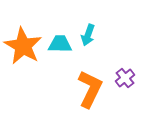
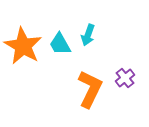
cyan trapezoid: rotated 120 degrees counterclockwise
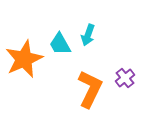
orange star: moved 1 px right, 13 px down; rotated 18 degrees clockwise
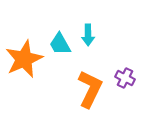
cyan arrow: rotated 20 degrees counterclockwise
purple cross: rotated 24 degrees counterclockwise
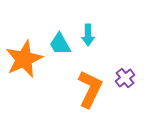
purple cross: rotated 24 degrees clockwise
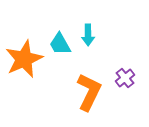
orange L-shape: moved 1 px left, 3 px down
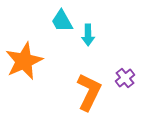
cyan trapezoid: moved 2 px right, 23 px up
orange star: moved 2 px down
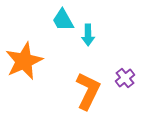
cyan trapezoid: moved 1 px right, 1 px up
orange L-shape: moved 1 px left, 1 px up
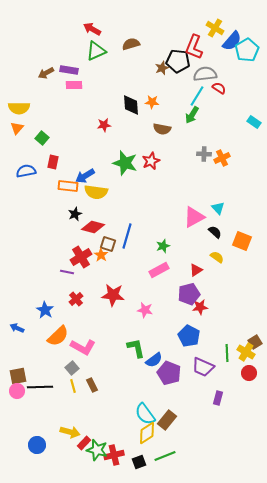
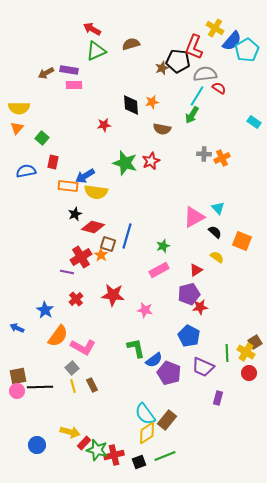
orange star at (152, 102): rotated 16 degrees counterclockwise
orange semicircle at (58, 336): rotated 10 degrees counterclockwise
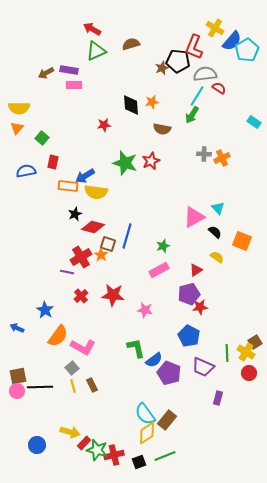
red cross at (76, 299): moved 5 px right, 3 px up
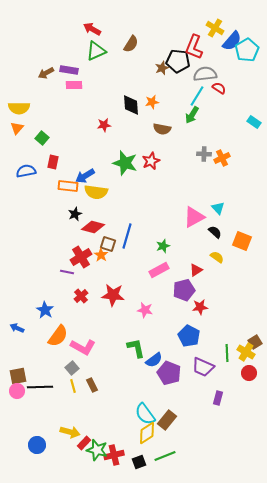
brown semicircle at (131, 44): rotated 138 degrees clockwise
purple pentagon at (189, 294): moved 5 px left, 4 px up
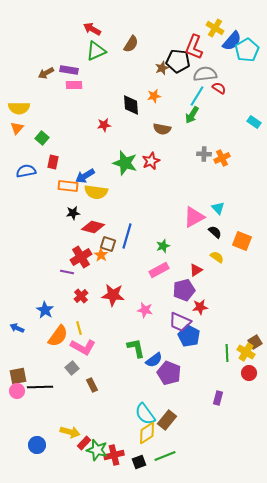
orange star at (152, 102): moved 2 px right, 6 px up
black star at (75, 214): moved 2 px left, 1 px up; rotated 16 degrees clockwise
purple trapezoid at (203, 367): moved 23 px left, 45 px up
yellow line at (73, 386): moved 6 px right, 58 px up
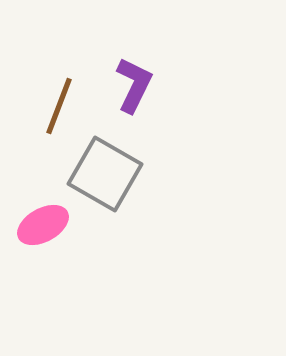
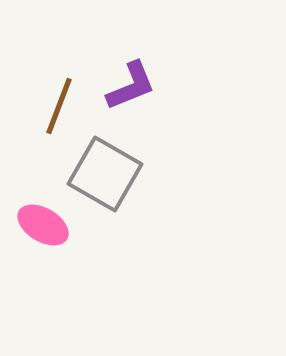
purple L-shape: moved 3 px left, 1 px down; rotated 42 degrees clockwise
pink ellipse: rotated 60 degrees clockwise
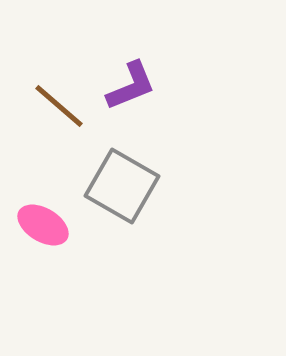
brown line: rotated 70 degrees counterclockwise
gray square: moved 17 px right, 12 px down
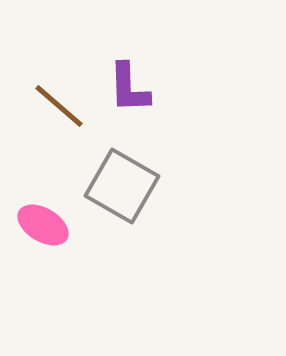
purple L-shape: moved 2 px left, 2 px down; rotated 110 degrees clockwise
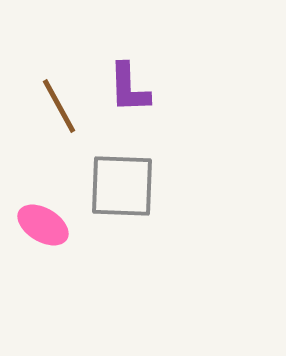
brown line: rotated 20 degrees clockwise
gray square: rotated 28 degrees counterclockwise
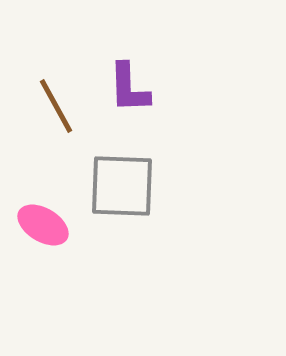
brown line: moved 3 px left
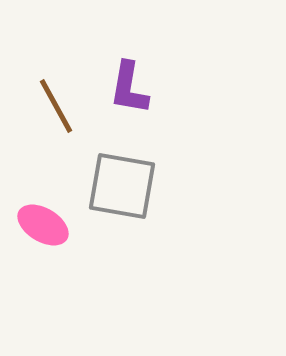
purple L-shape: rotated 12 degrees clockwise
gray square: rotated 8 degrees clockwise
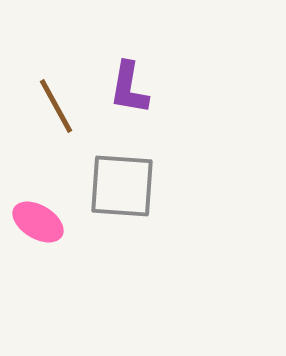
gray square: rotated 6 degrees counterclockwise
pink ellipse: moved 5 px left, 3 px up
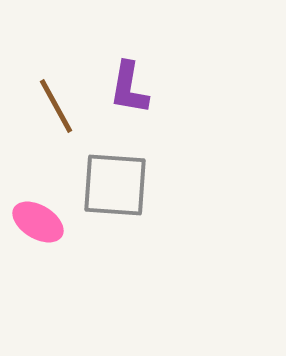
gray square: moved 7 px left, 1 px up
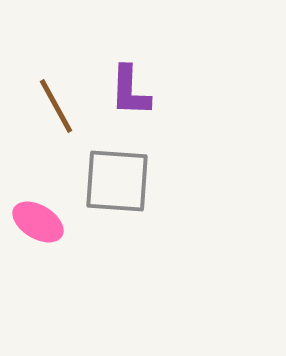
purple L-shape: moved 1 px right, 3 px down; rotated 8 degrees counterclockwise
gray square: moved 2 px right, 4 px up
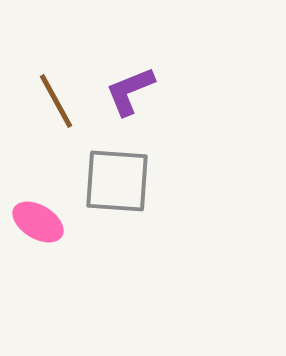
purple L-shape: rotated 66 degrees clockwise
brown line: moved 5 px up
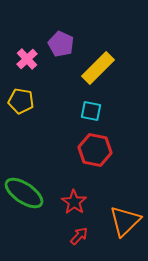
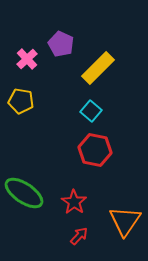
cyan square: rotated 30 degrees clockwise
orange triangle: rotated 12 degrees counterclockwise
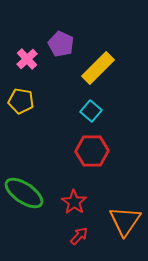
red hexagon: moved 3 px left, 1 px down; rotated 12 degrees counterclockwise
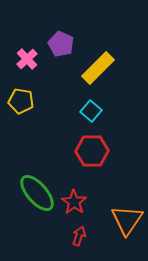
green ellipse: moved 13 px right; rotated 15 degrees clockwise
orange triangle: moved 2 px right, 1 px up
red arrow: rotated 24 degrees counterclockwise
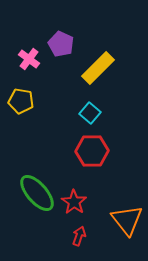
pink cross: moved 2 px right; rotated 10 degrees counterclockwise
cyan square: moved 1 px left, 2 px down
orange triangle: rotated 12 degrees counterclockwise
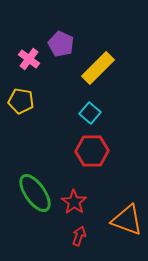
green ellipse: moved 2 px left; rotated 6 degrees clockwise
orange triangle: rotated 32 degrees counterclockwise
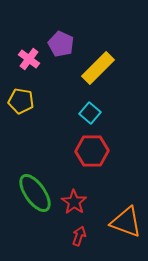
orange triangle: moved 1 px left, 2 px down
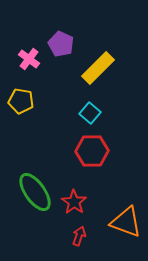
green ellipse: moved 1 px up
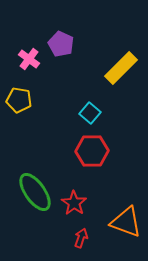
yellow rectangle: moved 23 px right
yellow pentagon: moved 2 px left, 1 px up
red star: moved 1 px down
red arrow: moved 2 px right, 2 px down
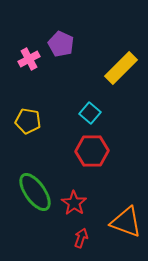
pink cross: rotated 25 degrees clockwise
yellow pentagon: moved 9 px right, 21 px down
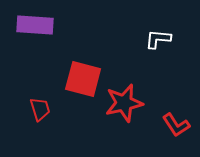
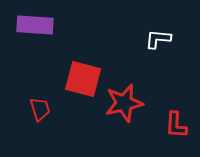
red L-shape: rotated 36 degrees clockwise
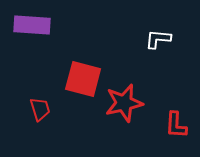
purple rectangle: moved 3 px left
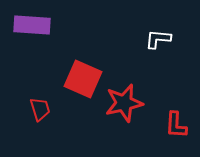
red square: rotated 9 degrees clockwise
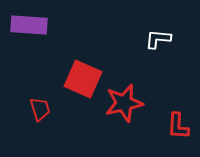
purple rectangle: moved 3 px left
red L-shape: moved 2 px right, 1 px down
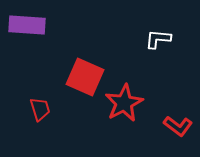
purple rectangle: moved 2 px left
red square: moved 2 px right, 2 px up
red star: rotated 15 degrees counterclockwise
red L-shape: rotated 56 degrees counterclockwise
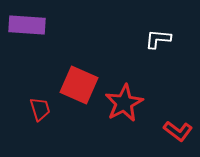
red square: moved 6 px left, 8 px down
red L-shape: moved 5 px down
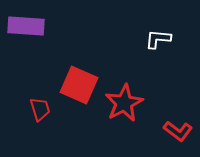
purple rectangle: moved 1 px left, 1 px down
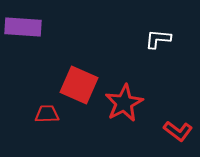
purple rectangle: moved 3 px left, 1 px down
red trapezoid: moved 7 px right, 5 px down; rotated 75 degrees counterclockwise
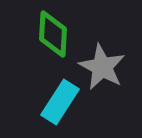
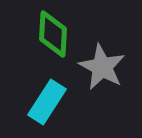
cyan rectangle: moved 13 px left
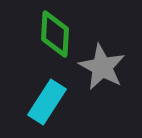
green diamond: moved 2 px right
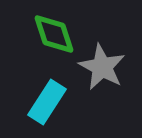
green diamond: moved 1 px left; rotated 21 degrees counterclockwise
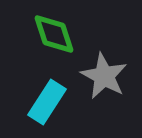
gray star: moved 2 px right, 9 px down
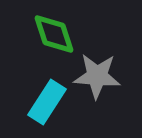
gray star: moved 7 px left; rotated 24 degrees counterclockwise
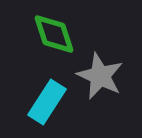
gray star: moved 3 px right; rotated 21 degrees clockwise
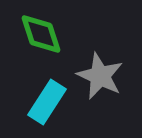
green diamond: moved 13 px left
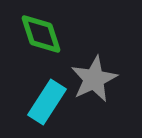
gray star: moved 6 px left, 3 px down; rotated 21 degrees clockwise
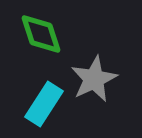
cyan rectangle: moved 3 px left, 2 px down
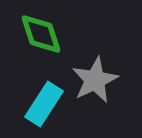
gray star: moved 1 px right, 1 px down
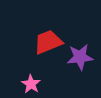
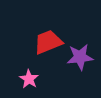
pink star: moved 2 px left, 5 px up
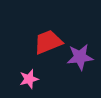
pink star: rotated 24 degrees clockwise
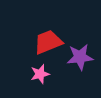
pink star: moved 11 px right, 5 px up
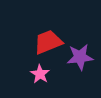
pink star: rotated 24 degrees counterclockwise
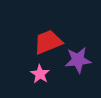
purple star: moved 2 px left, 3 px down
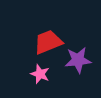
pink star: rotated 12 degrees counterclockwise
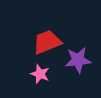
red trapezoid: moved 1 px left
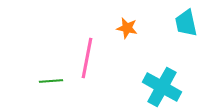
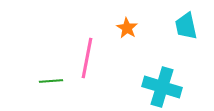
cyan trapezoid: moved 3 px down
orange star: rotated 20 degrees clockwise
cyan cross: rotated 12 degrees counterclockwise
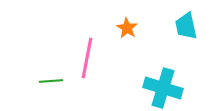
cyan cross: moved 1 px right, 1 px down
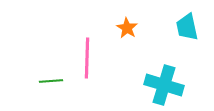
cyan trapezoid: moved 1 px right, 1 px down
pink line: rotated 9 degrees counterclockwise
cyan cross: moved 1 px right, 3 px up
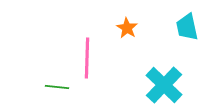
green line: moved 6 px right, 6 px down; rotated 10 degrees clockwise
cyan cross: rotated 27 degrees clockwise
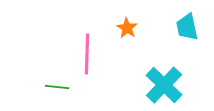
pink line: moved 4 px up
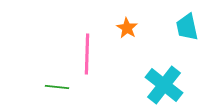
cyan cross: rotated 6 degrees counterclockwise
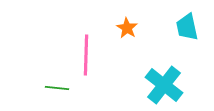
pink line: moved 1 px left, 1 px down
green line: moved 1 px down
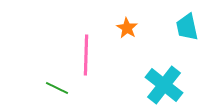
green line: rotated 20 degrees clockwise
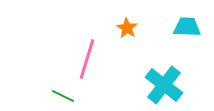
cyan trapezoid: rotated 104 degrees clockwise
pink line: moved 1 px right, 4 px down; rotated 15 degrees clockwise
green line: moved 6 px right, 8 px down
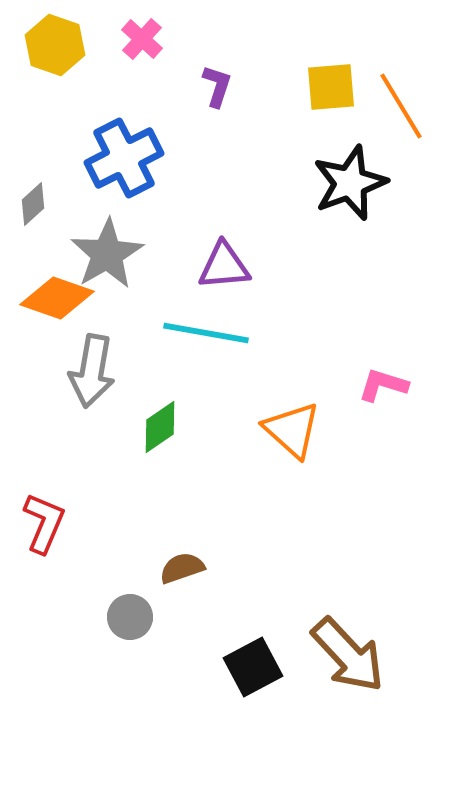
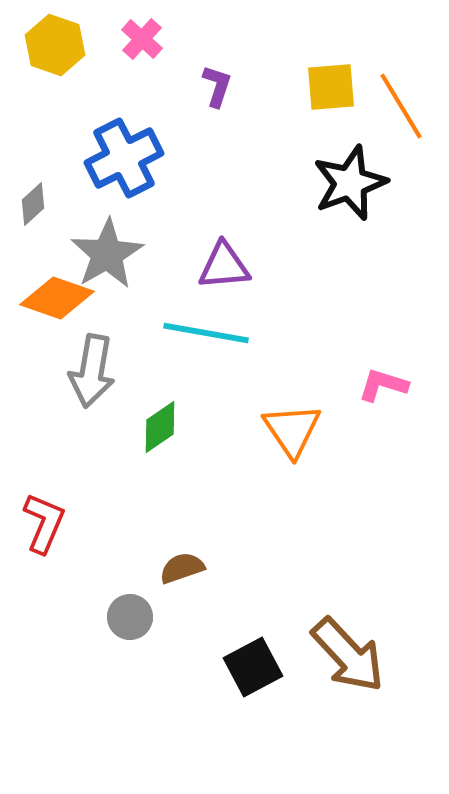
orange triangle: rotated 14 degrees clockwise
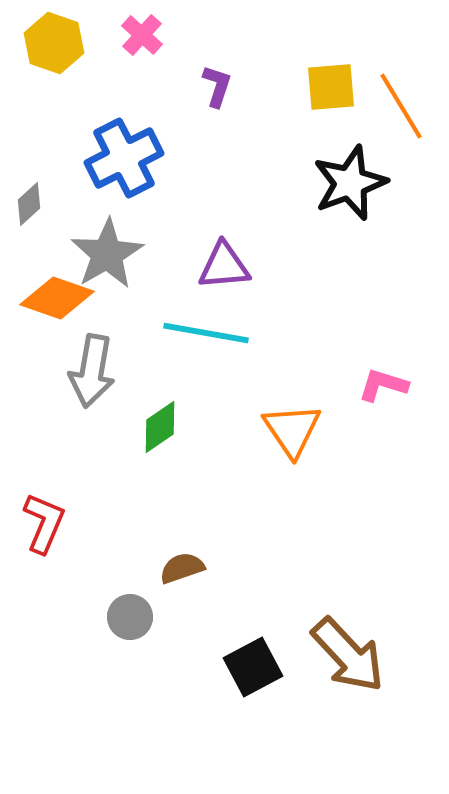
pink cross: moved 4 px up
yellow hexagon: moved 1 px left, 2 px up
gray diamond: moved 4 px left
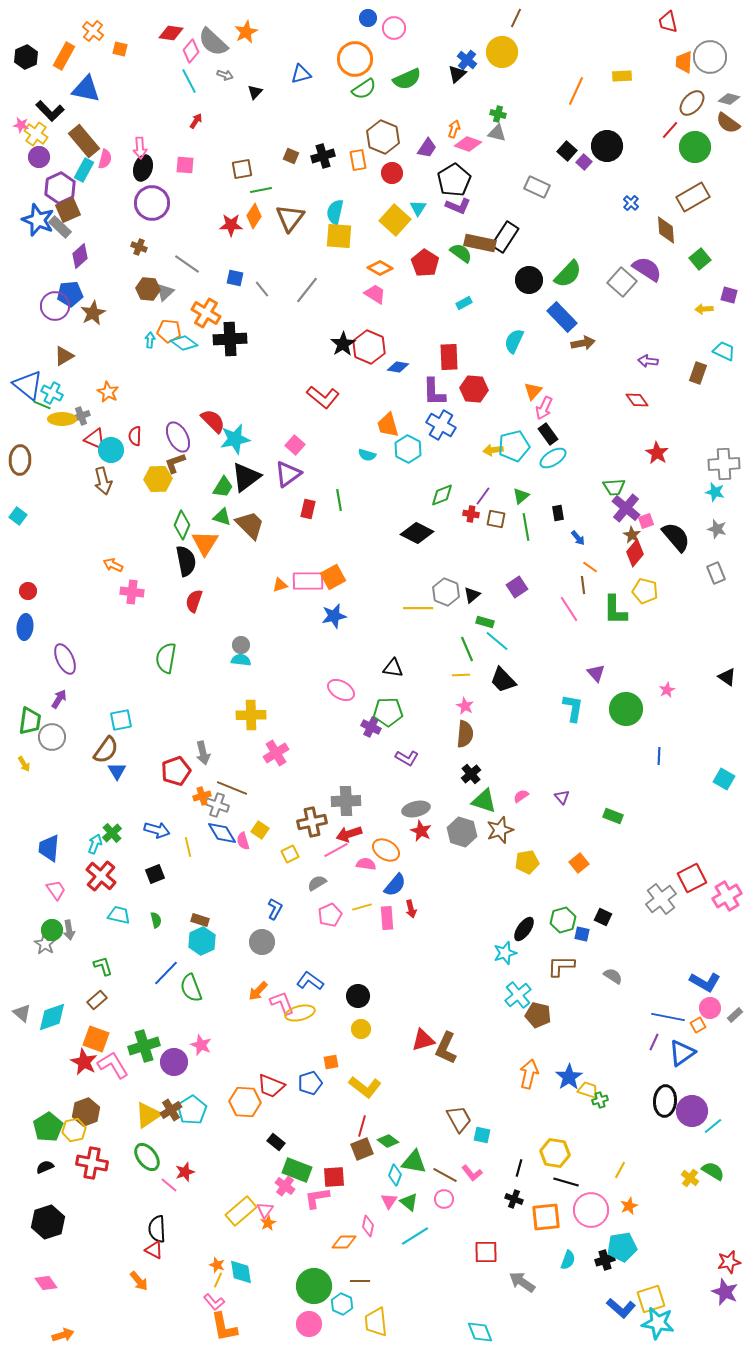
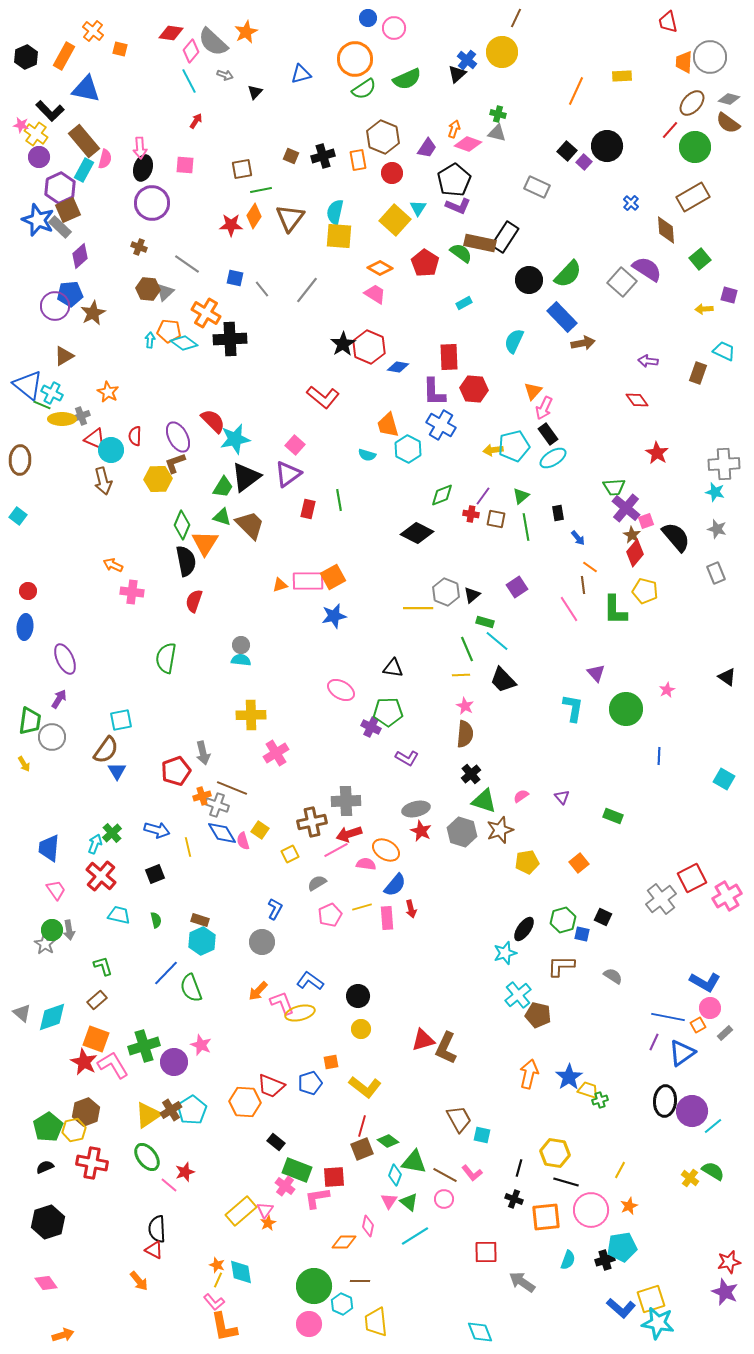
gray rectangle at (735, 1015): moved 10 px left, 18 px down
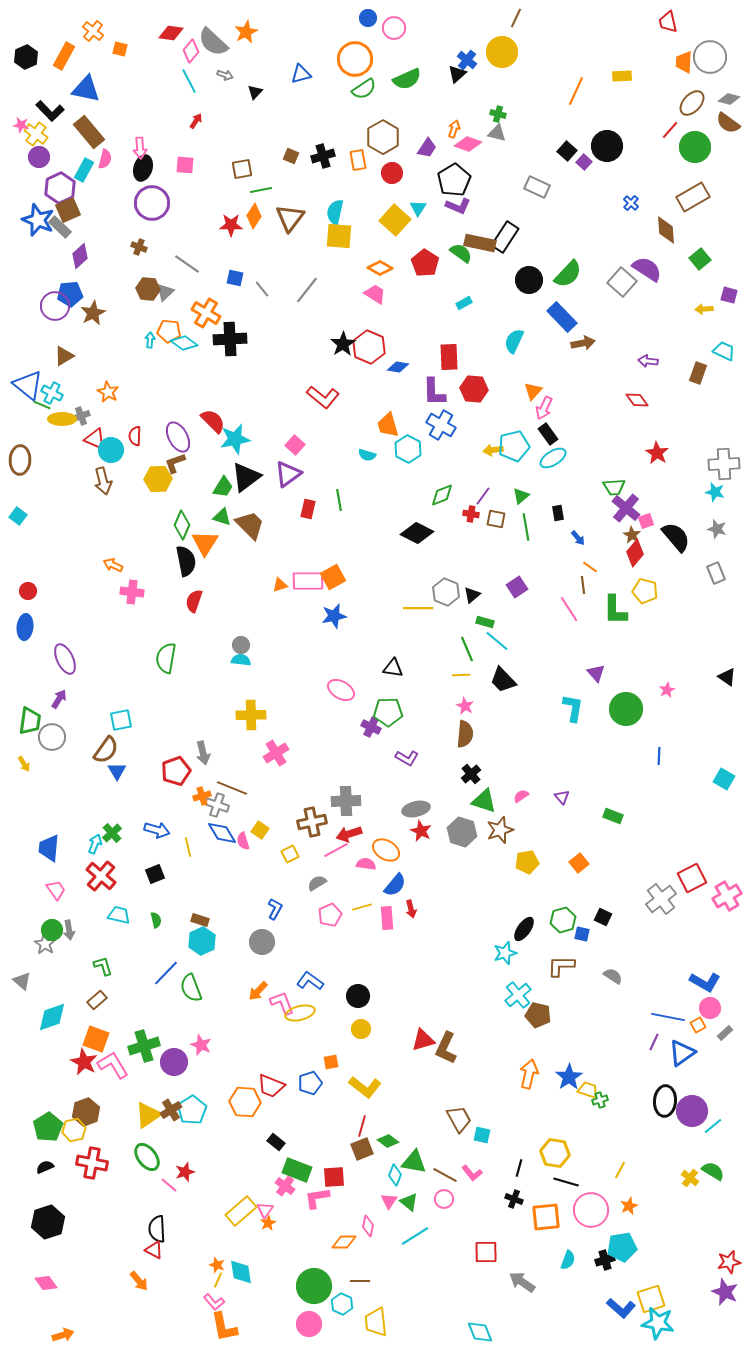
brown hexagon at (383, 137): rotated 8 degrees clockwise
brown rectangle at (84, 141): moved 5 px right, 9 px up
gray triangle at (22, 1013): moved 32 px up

#### What you have to do:
Please collect every line above that contains the word "diamond" and list each one in full.

#### Finished task:
green diamond: moved 2 px right
green diamond: moved 1 px left; rotated 21 degrees counterclockwise
green diamond: moved 13 px left
gray diamond: moved 4 px left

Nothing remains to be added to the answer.